— YOUR INSTRUCTIONS —
The required result is every line of the records that includes "Ledger".
<<<<
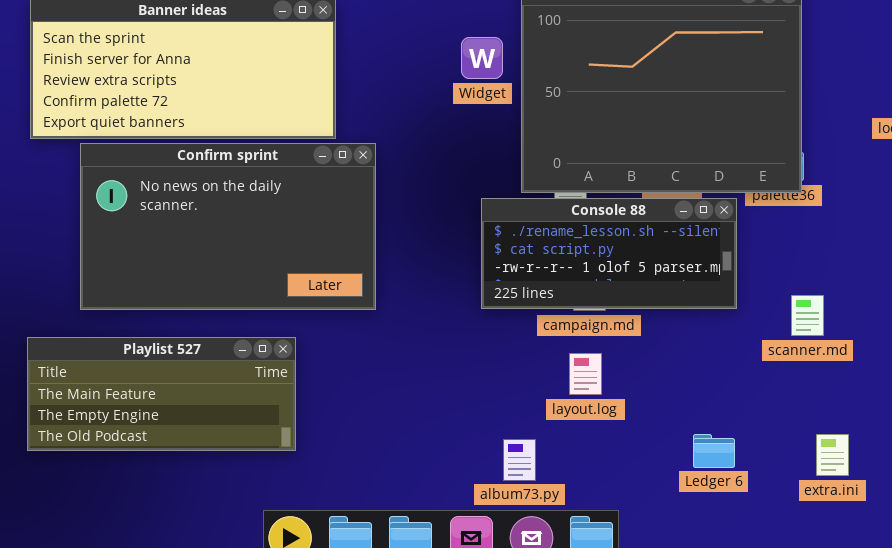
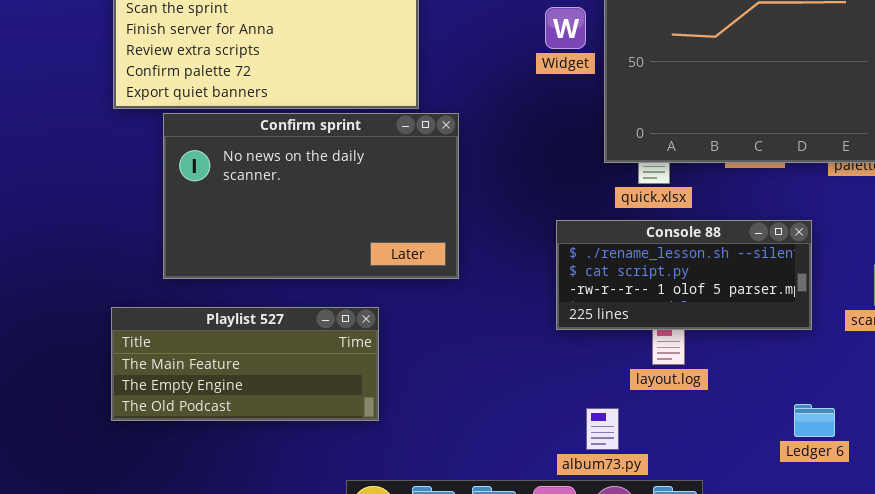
Console 88: [481,198,737,309] -> [556,220,812,330], moved
Ledger 6: [693,434,735,468] -> [794,404,835,437], moved

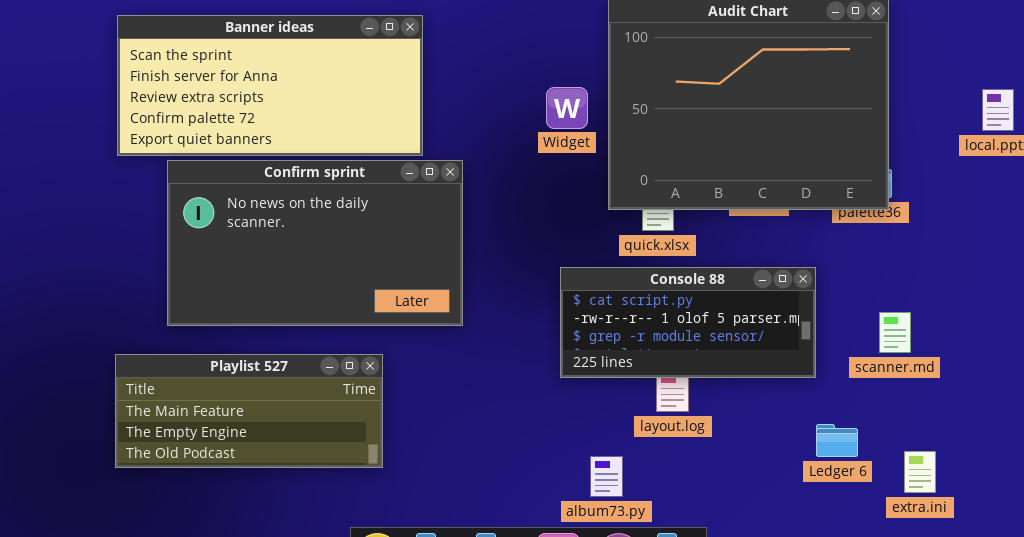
Widget: [545,7,586,49] -> [546,87,588,129], moved
Console 88: [556,220,812,330] -> [560,267,816,378], scrolled down 1 row
Ledger 6: [794,404,835,437] -> [816,424,858,457], moved

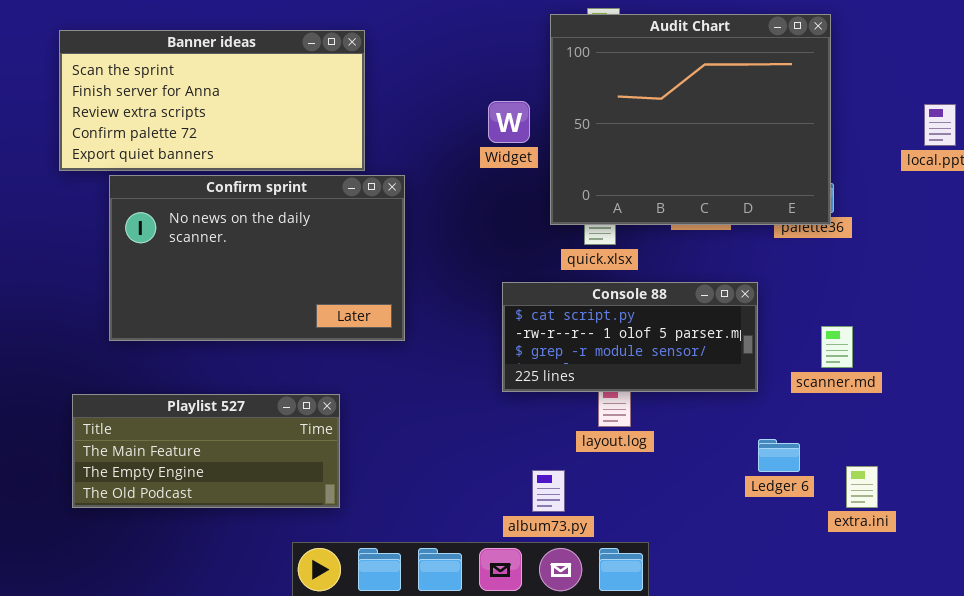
Playlist 527: [115,354,383,468] -> [72,394,340,508], moved

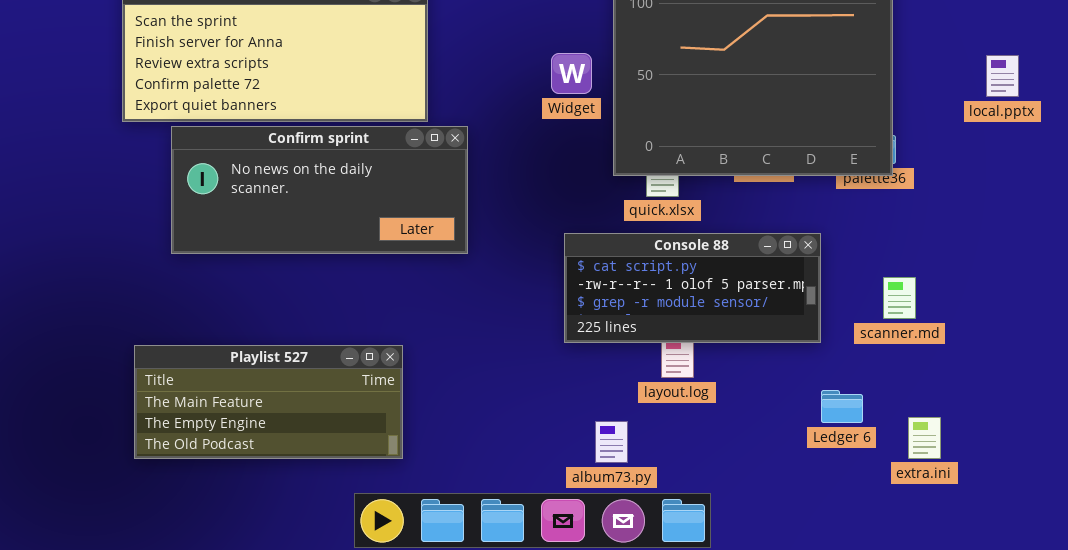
Confirm sprint: [109,175,405,341] -> [171,126,468,254], resized

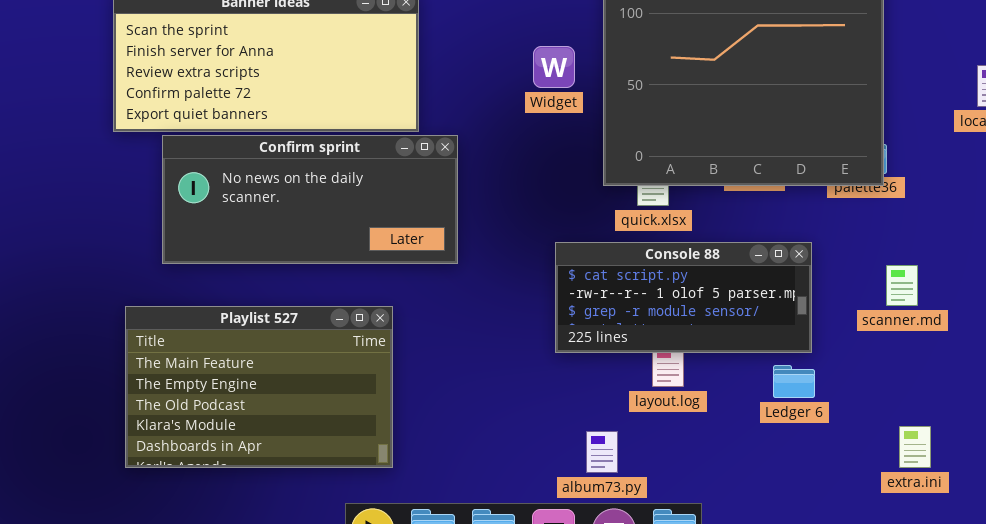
Widget: [551,53,592,94] -> [533,46,575,88], moved
scanner.md: [883,277,916,319] -> [886,265,918,306], moved
Playlist 527: [134,345,403,459] -> [125,306,393,468], resized
Ledger 6: [821,390,863,423] -> [773,365,815,398], moved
>>>>
— ANSWER TO THIS PROBLEM —
Ledger 6: [693,434,735,468] -> [794,404,835,437], moved
Ledger 6: [794,404,835,437] -> [816,424,858,457], moved
Ledger 6: [821,390,863,423] -> [773,365,815,398], moved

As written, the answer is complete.